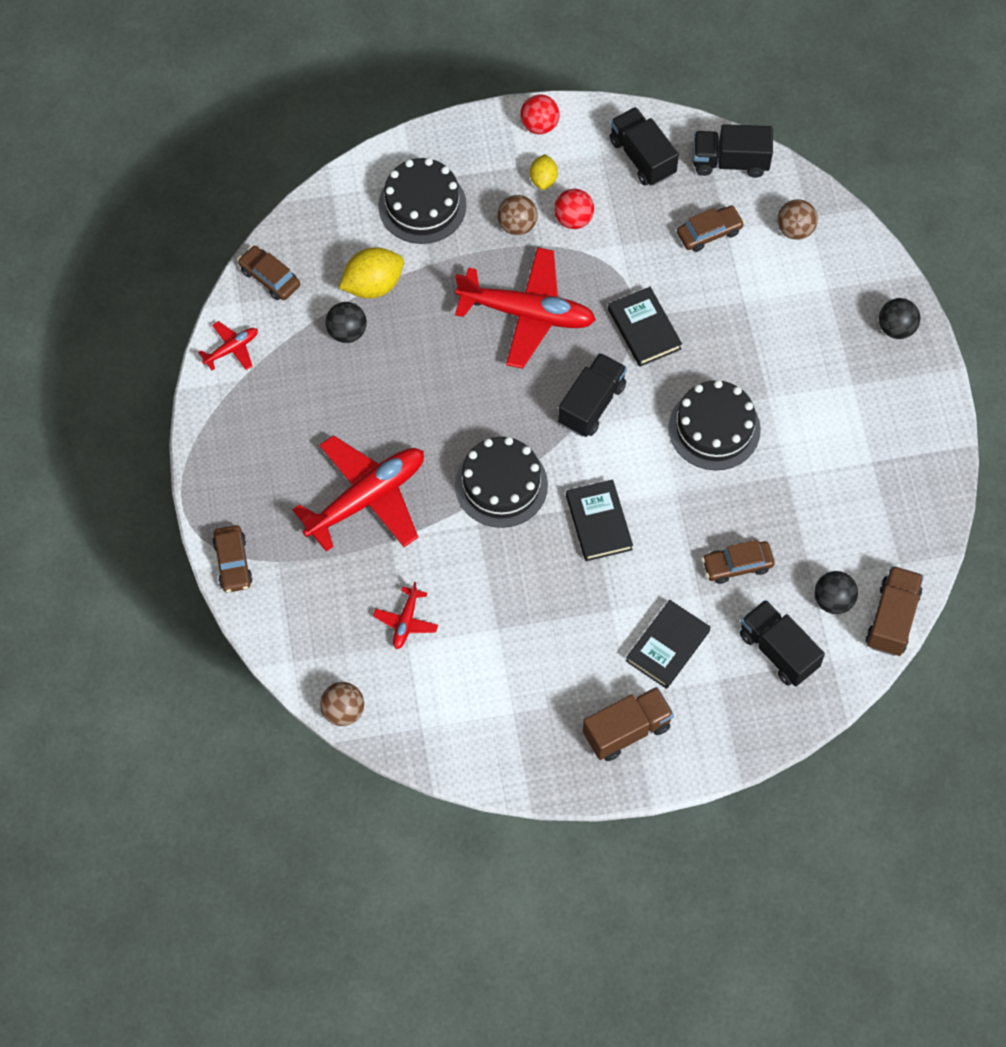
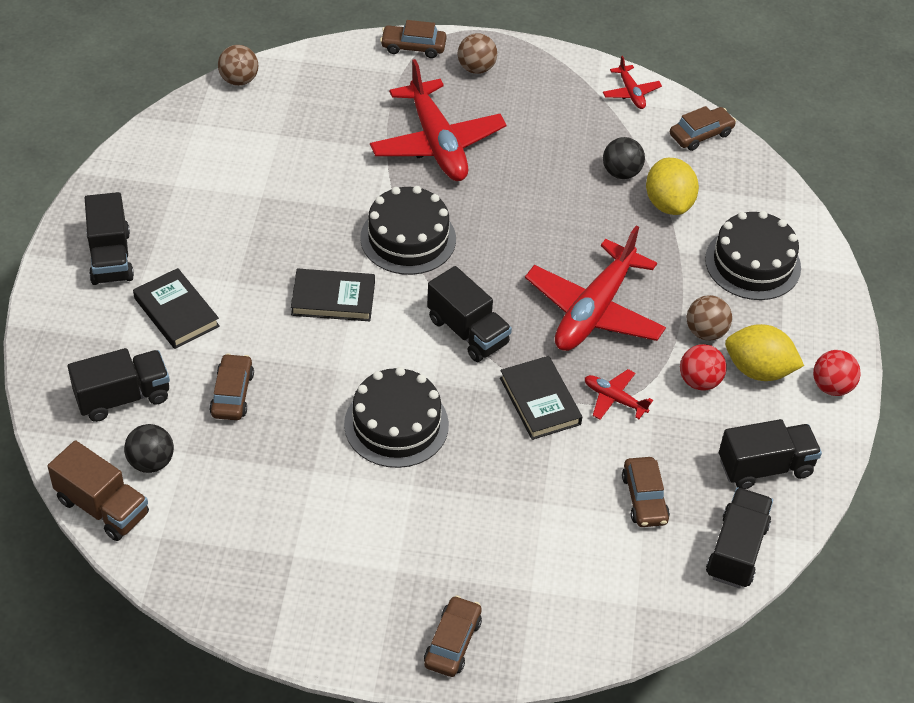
camera: 105 degrees right, 15 degrees down
(406, 622) = (301, 138): red plane -> red plane (614, 399)
(543, 179) = (758, 370): yellow lemon -> yellow lemon, size x1.70
(627, 730) = (110, 257): brown truck -> black truck
(644, 329) = (540, 401): black book -> black book turned 75 degrees clockwise
(795, 230) = (622, 584): brown ball -> brown ball (476, 68)
(896, 328) = (452, 642): black ball -> brown car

- - - - -

From the line containing "(644, 329) = (540, 401): black" to the last line of the listing, write everything out exactly. Nothing outside that stretch belongs.

* Exercise solution *
(644, 329) = (540, 401): black book -> black book turned 75 degrees clockwise
(795, 230) = (622, 584): brown ball -> brown ball (476, 68)
(896, 328) = (452, 642): black ball -> brown car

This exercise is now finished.